_PROVIDED ENTRIES_:
+---+
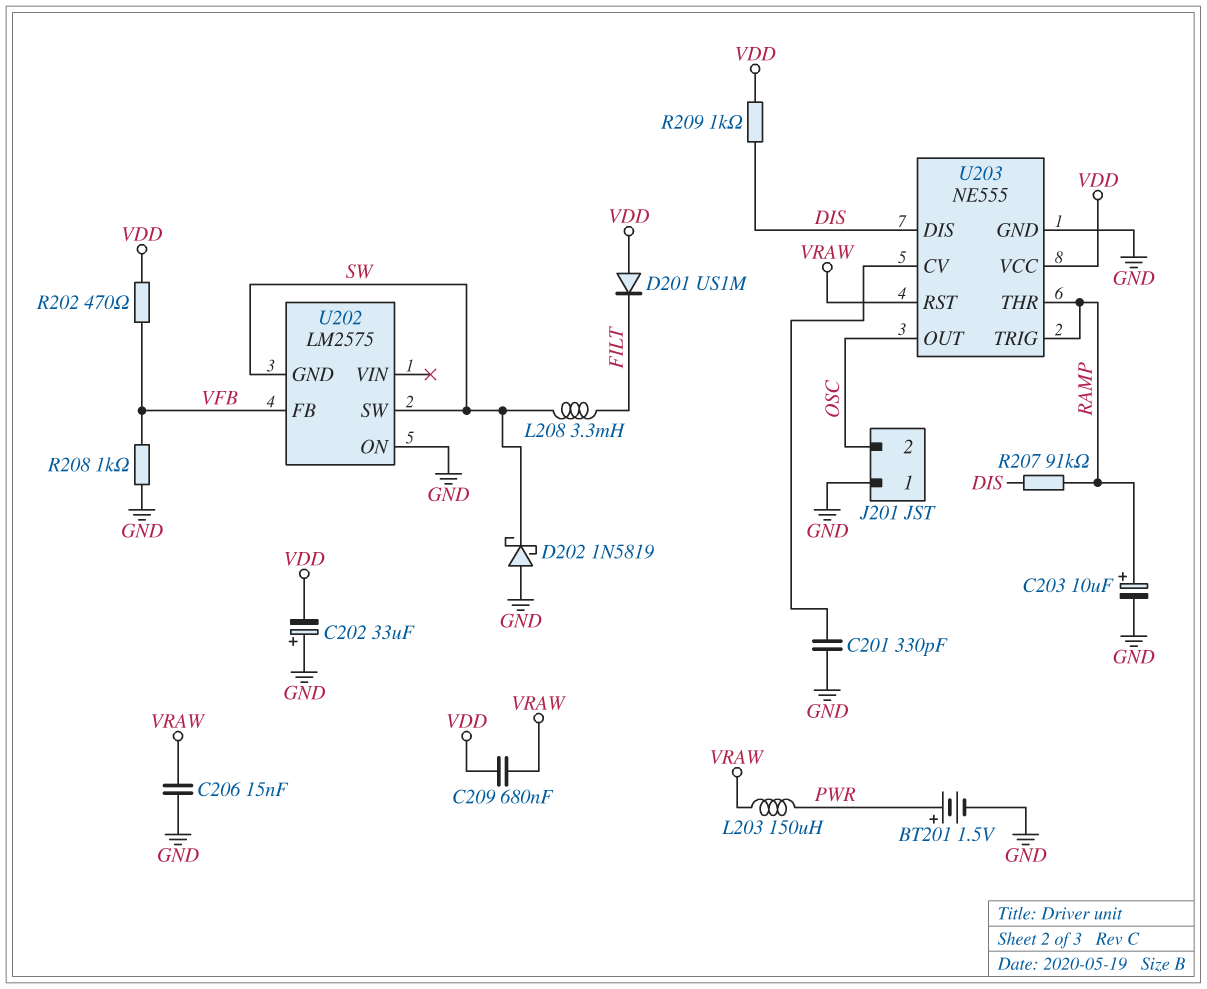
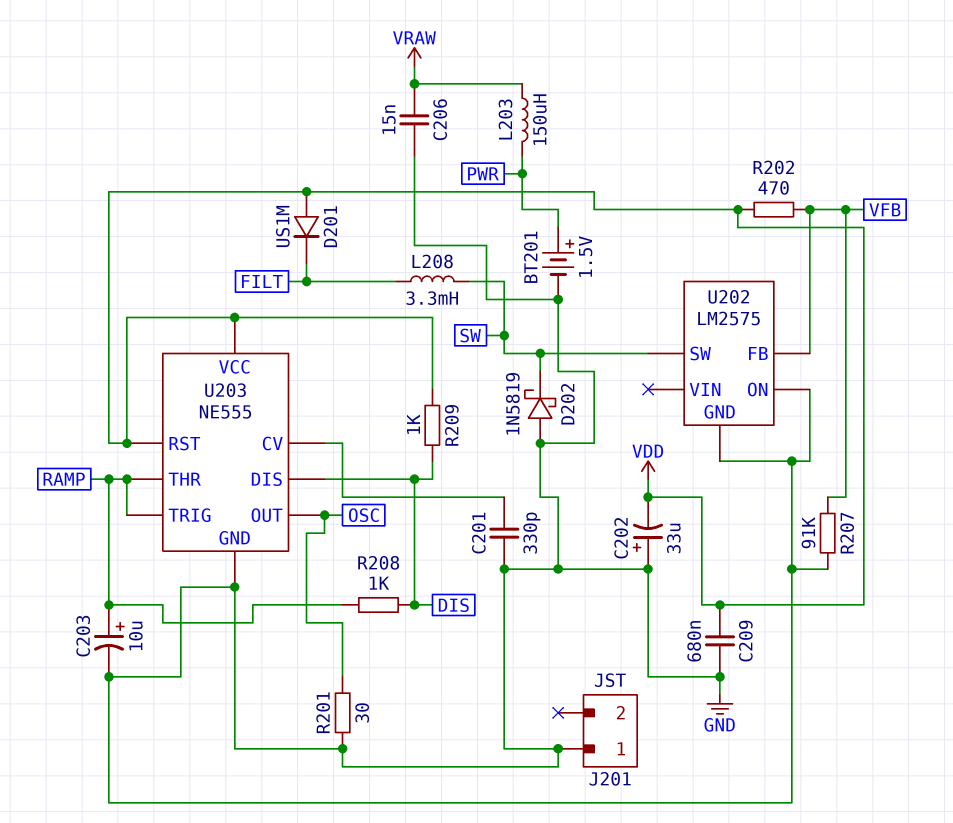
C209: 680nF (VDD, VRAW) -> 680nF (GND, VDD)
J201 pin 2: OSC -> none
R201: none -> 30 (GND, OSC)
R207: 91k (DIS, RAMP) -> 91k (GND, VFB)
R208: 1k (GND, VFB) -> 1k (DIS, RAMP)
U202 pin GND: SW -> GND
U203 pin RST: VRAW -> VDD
+---+
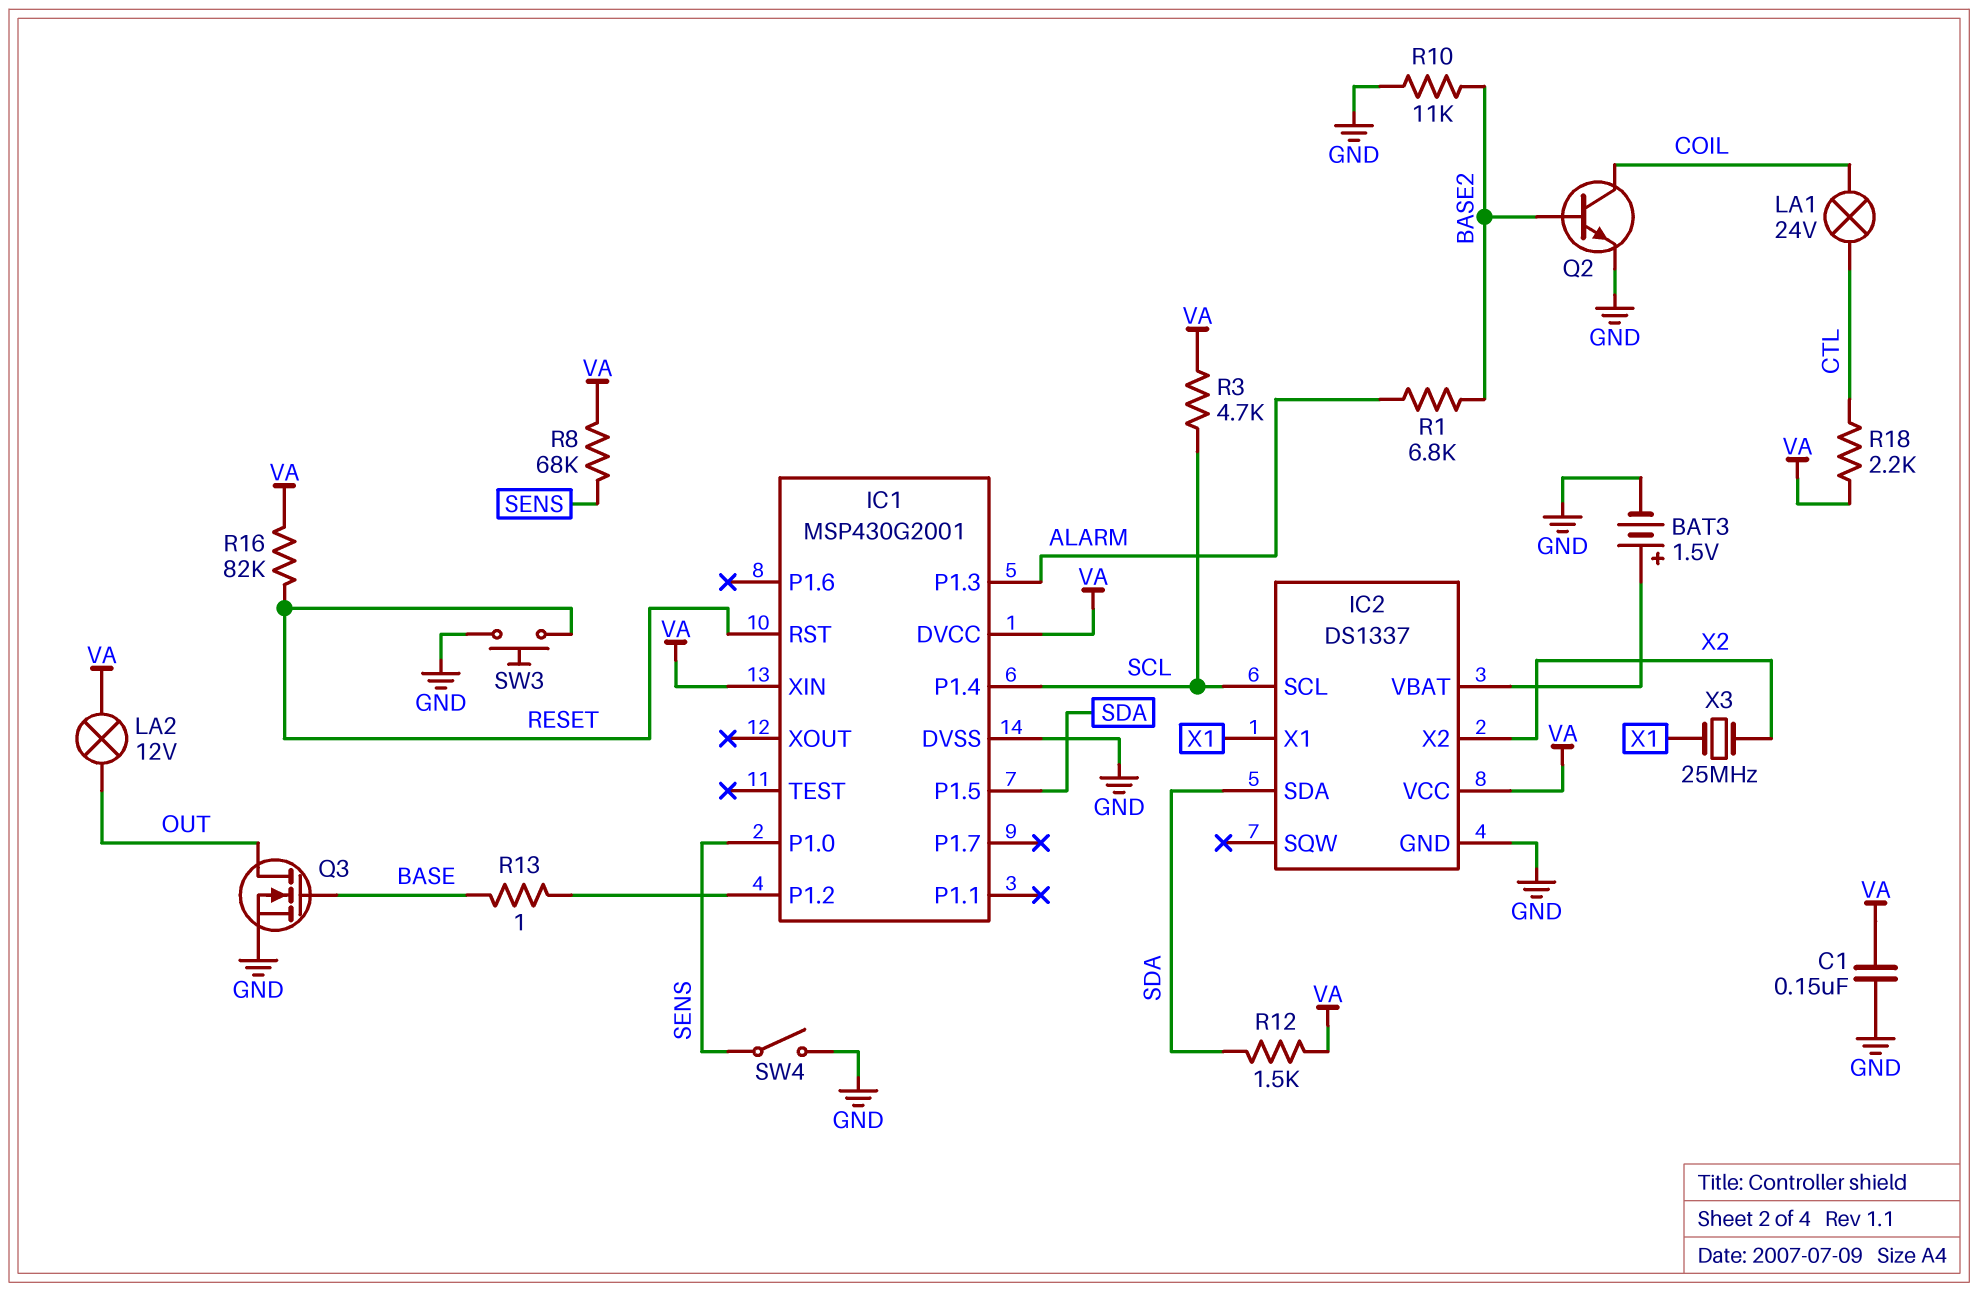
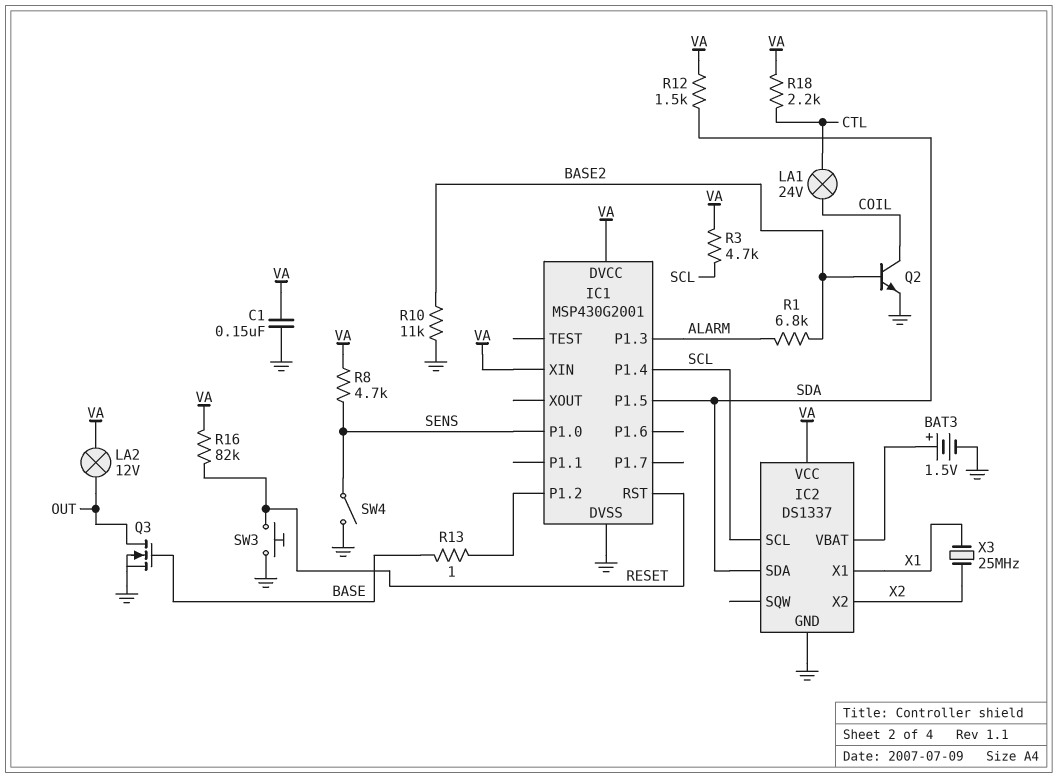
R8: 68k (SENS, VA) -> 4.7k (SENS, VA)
+---+
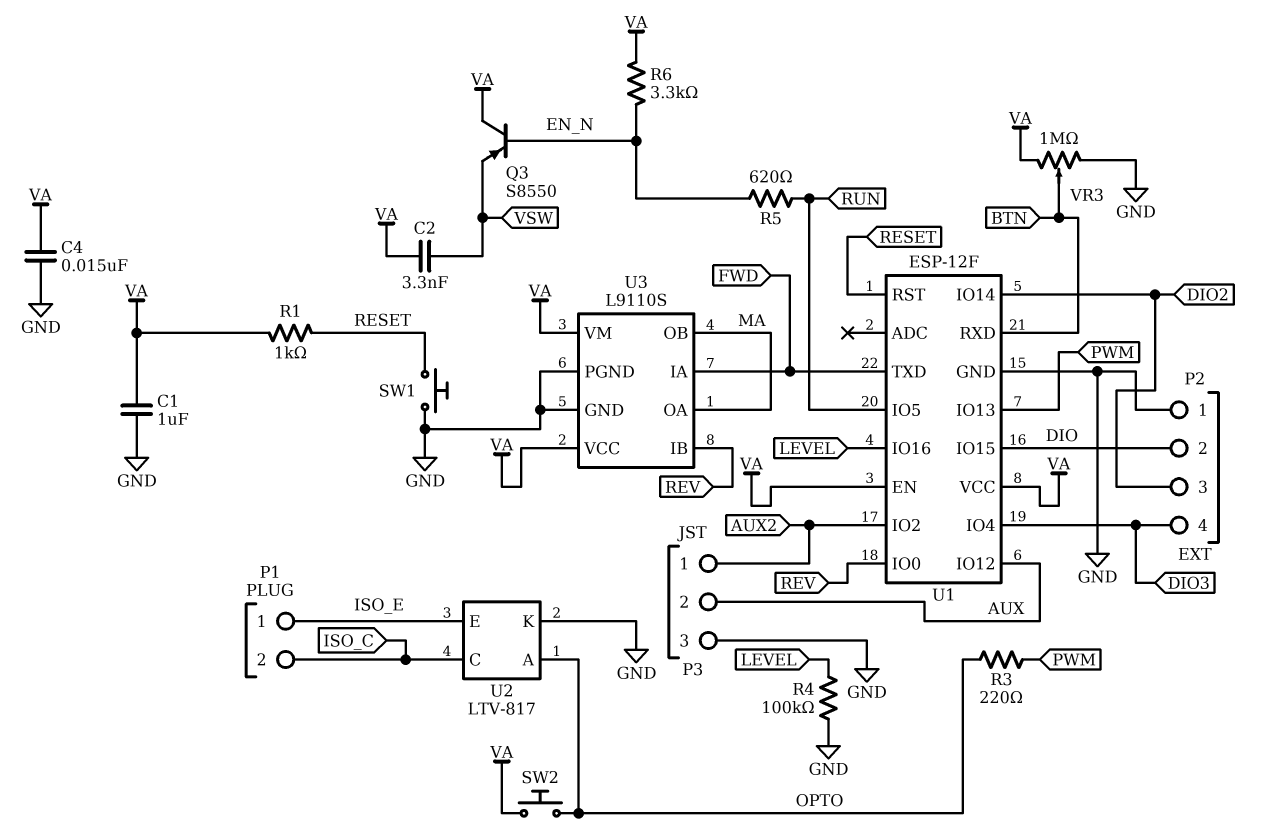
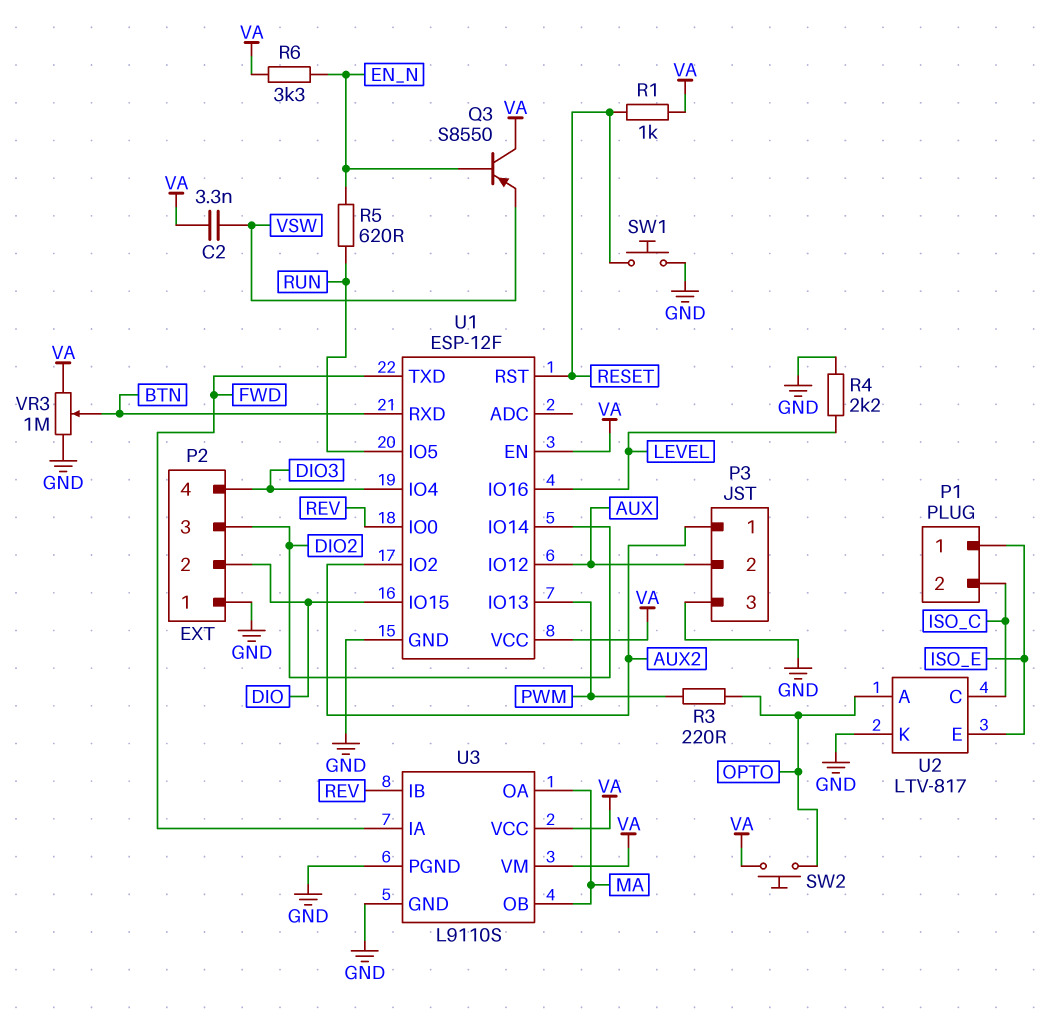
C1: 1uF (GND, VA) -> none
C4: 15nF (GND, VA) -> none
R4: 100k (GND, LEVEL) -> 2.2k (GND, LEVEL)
+---+
_WORK ITEM_:
Print, without alteration, only the lines above between the one holding "C209: 680nF (VDD, VRAW) -> 680nF (GND, VDD)" and the one holding "U203 pin RST: VRAW -> VDD", inclusive.

_PROBLEM SOLUTION_:
C209: 680nF (VDD, VRAW) -> 680nF (GND, VDD)
J201 pin 2: OSC -> none
R201: none -> 30 (GND, OSC)
R207: 91k (DIS, RAMP) -> 91k (GND, VFB)
R208: 1k (GND, VFB) -> 1k (DIS, RAMP)
U202 pin GND: SW -> GND
U203 pin RST: VRAW -> VDD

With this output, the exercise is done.